What is needed is an exact copy of the entries below, with the pictures left out.

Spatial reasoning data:
※
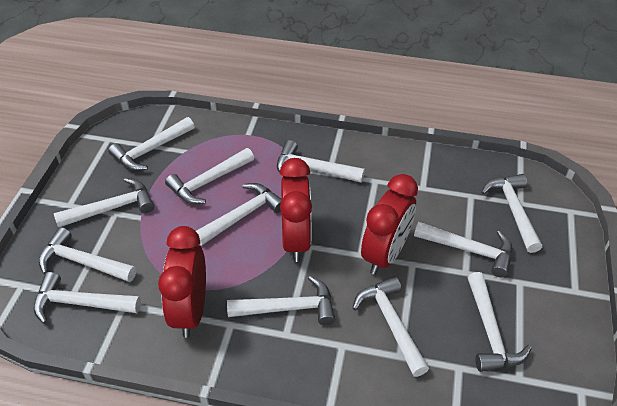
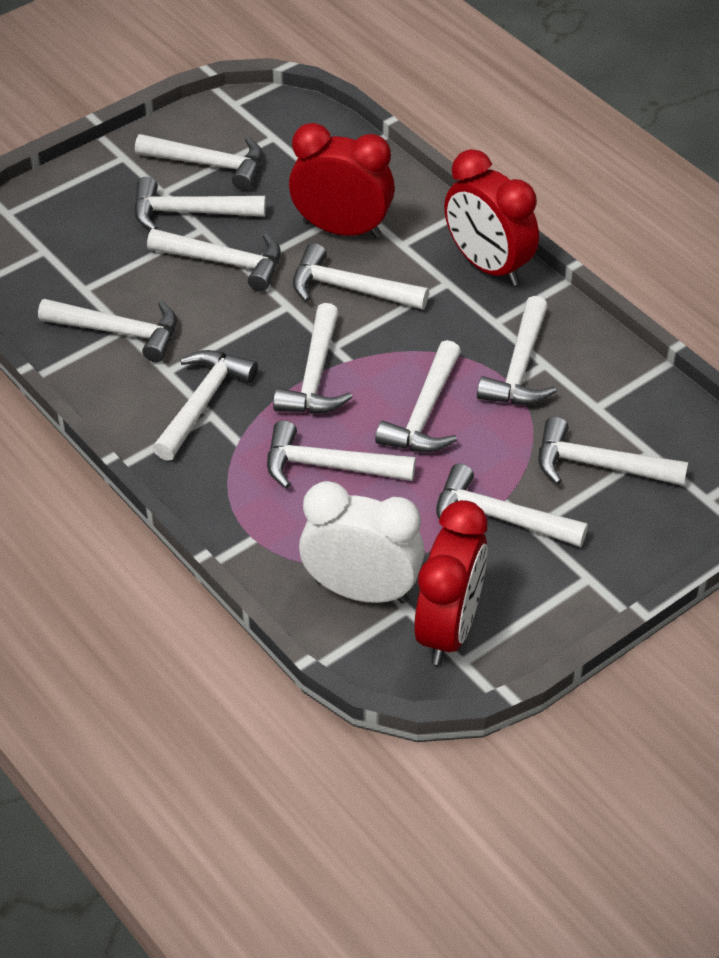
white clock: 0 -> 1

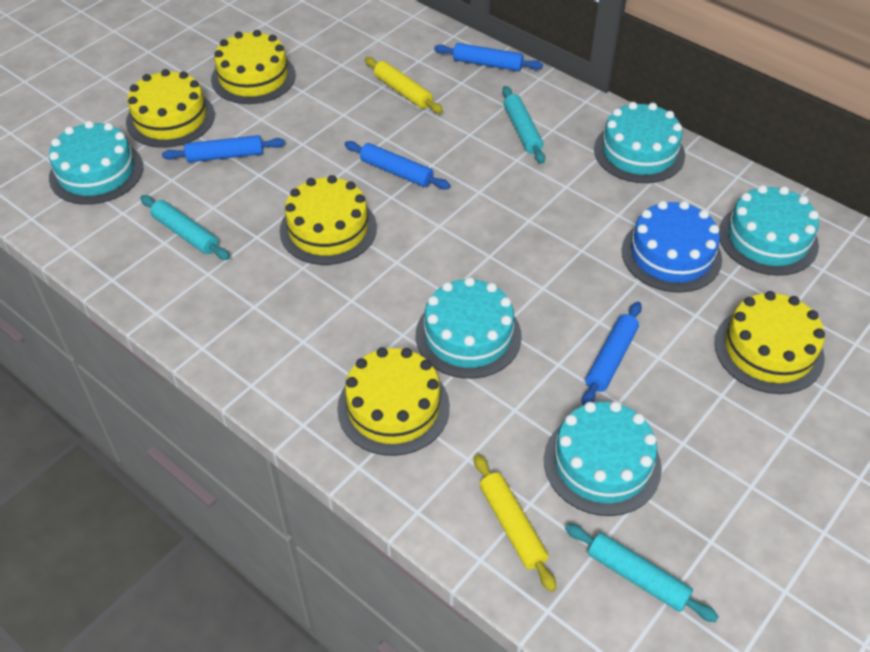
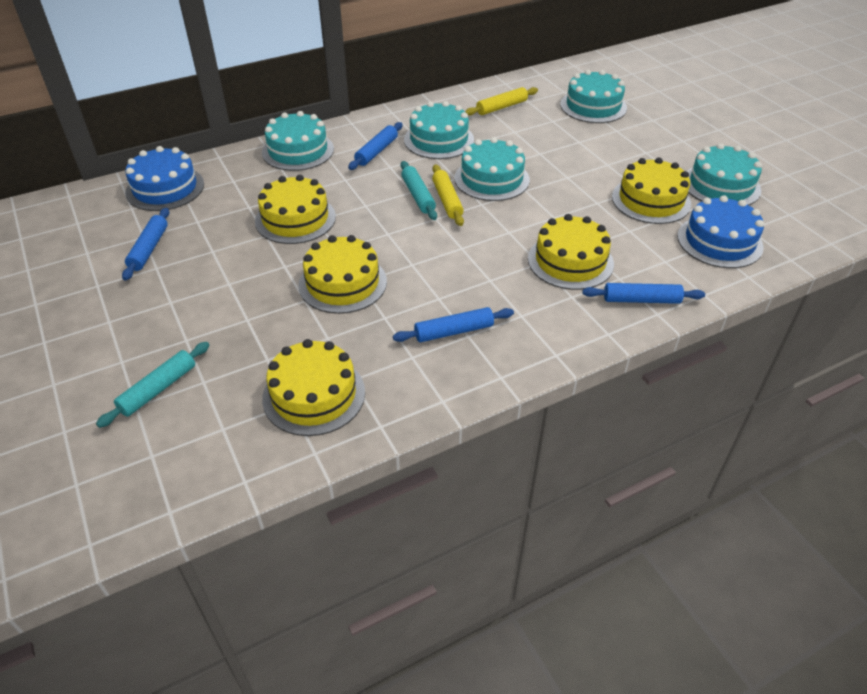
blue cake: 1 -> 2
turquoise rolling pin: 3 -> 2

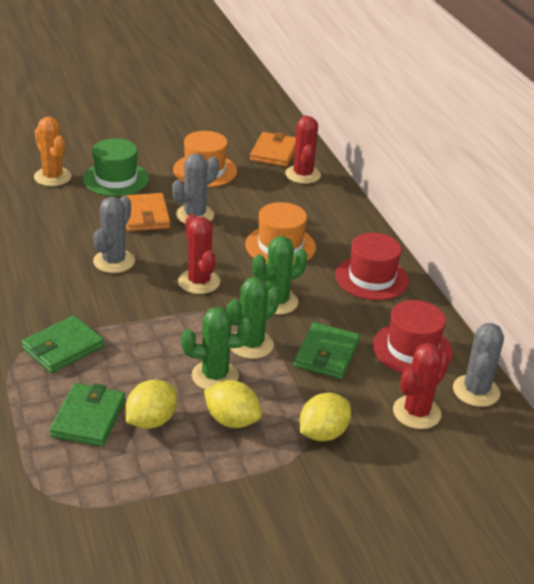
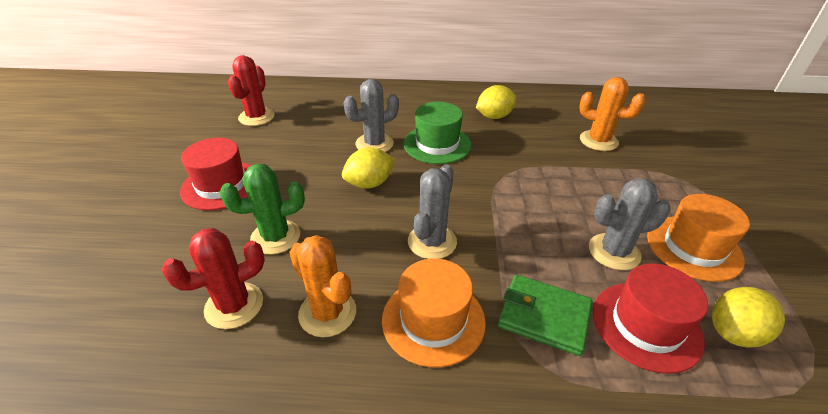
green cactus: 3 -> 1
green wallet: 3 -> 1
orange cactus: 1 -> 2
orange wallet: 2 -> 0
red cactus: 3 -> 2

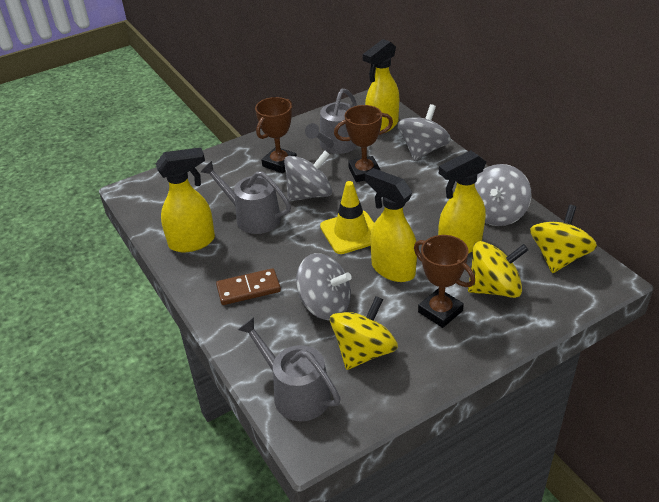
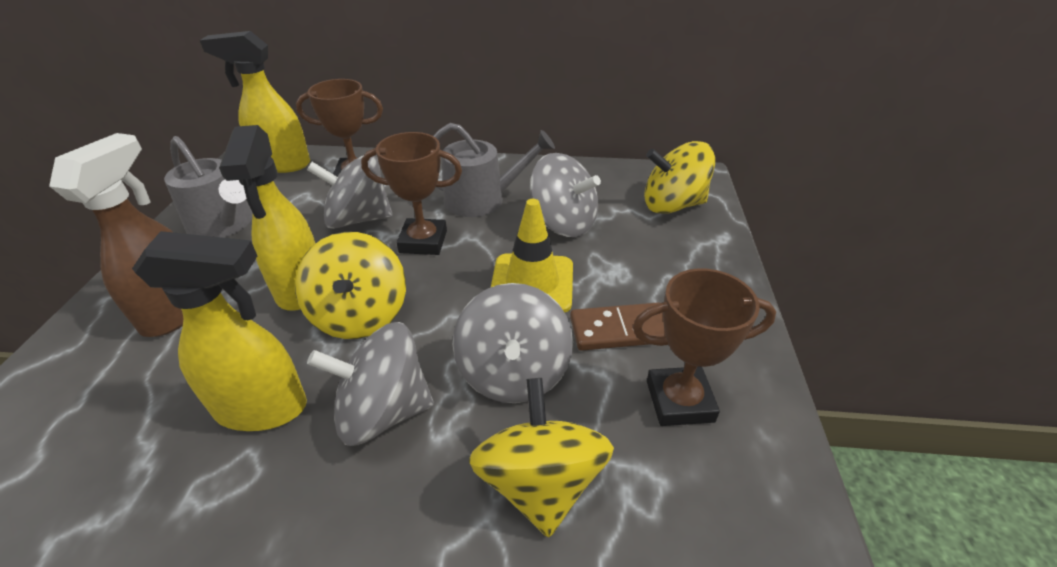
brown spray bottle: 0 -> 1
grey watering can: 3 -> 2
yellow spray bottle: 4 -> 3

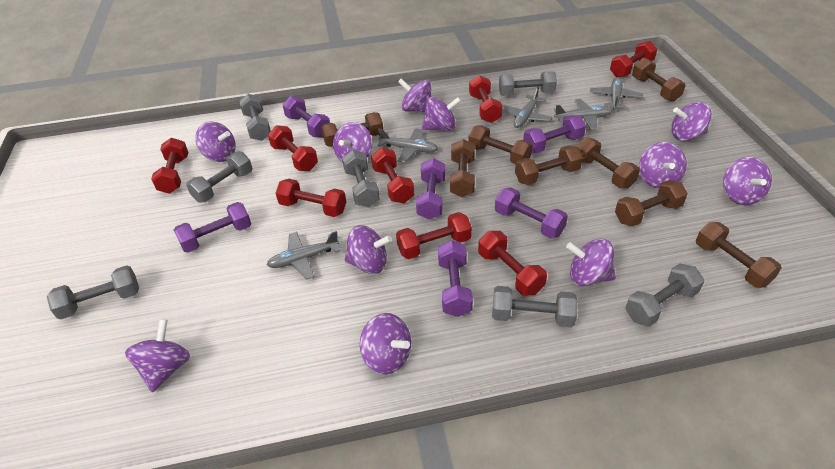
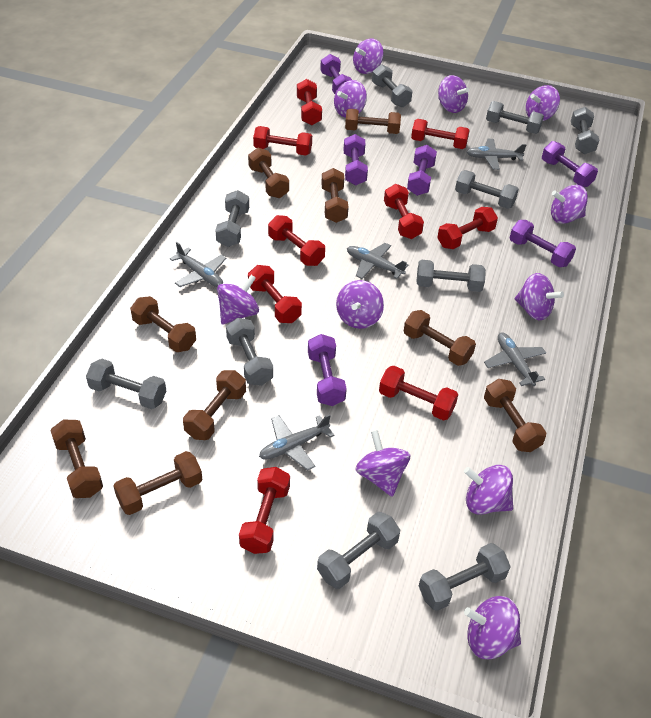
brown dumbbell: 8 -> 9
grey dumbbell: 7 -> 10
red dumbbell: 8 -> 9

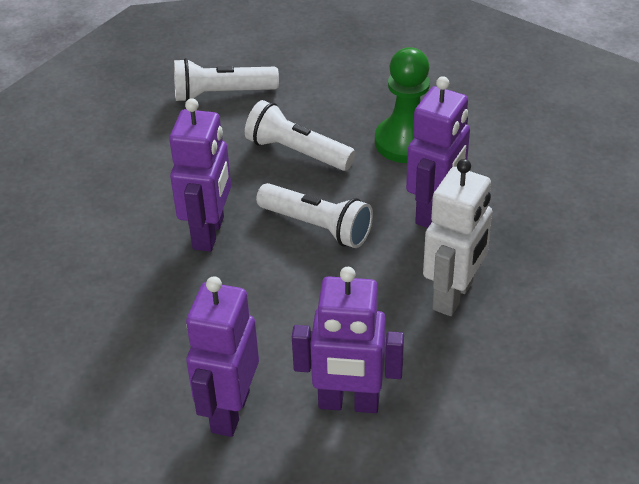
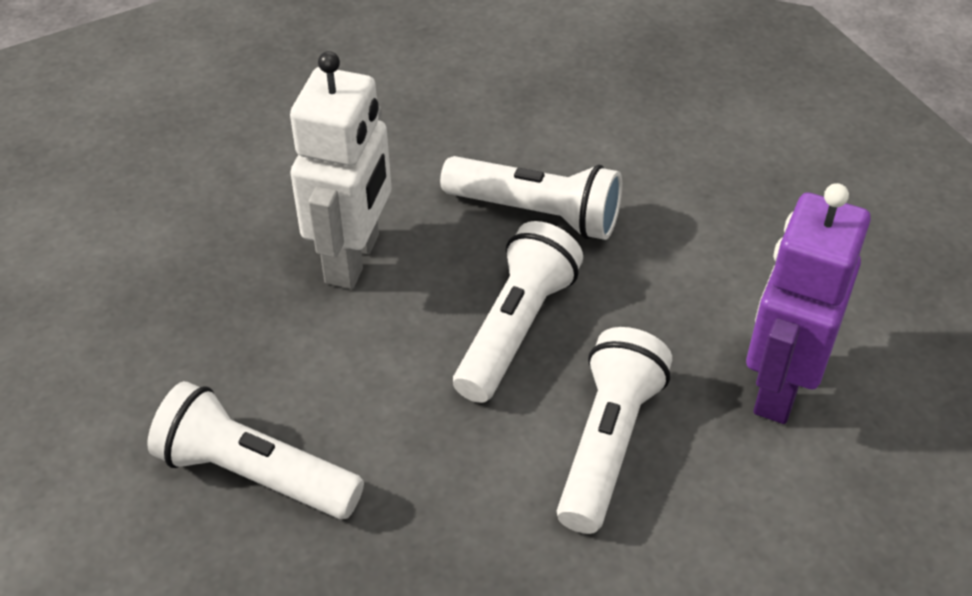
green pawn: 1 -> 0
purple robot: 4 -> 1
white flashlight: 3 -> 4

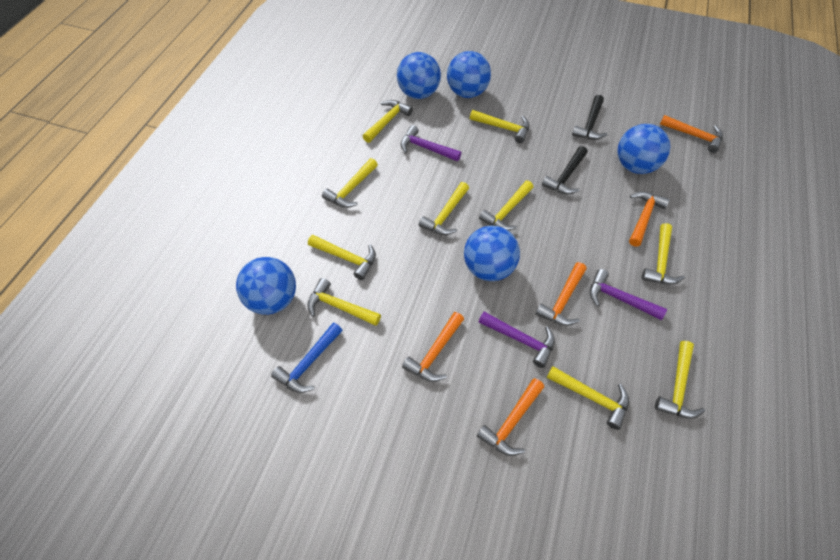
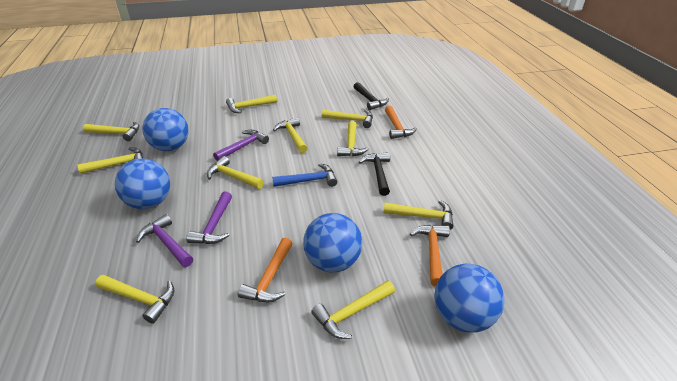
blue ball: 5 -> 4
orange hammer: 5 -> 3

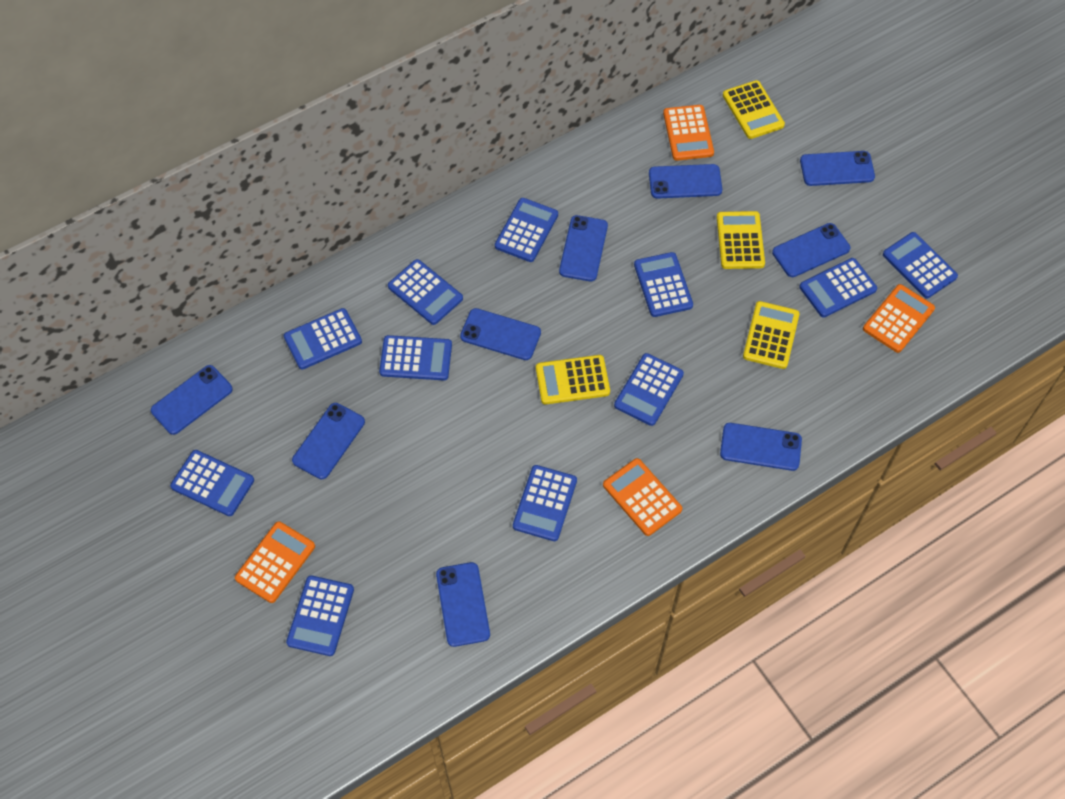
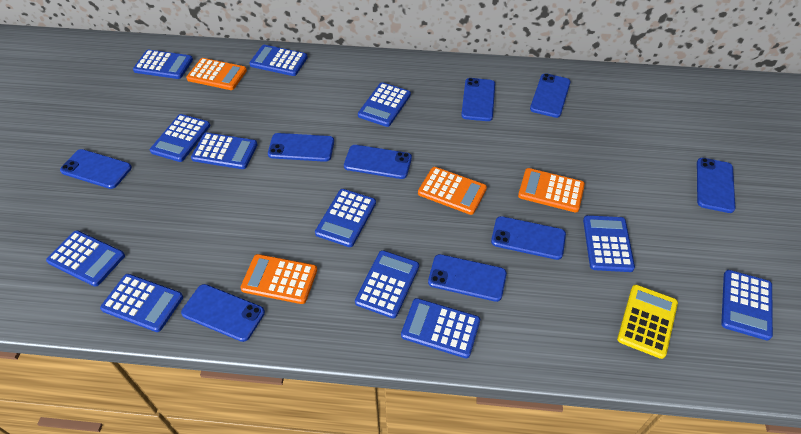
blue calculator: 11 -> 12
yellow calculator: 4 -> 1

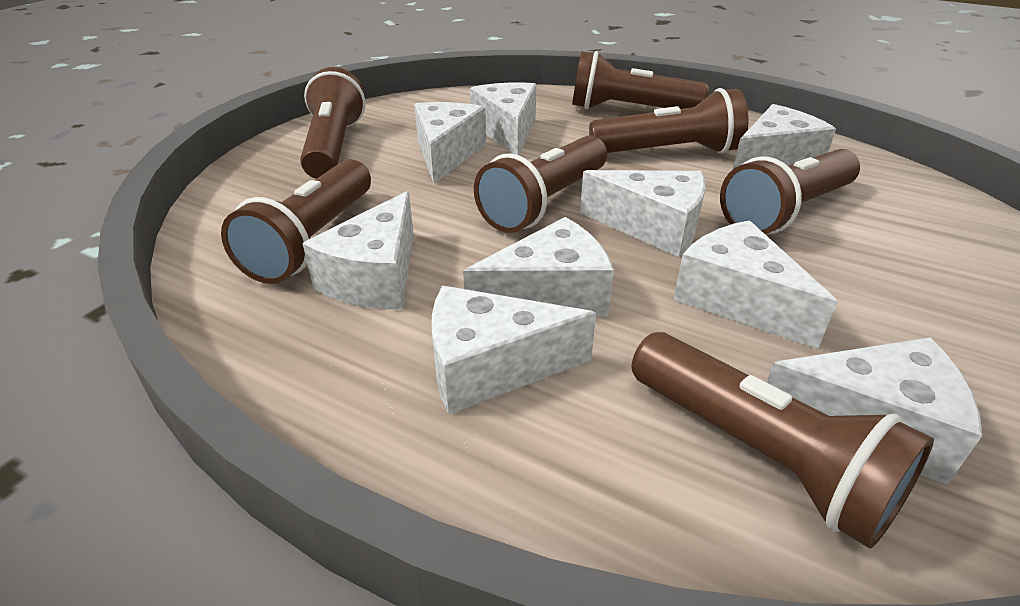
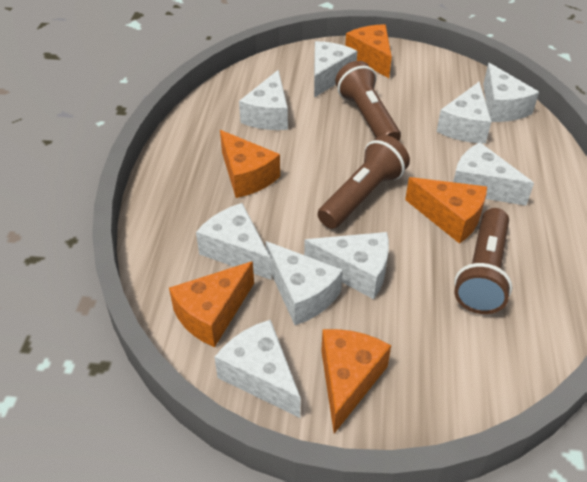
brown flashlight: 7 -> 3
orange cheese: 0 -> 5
※
## Solution below
white clock: 0 -> 1

blue cake: 1 -> 2
turquoise rolling pin: 3 -> 2

green cactus: 3 -> 1
green wallet: 3 -> 1
orange cactus: 1 -> 2
orange wallet: 2 -> 0
red cactus: 3 -> 2

brown spray bottle: 0 -> 1
grey watering can: 3 -> 2
yellow spray bottle: 4 -> 3

brown dumbbell: 8 -> 9
grey dumbbell: 7 -> 10
red dumbbell: 8 -> 9

green pawn: 1 -> 0
purple robot: 4 -> 1
white flashlight: 3 -> 4

blue ball: 5 -> 4
orange hammer: 5 -> 3

blue calculator: 11 -> 12
yellow calculator: 4 -> 1

brown flashlight: 7 -> 3
orange cheese: 0 -> 5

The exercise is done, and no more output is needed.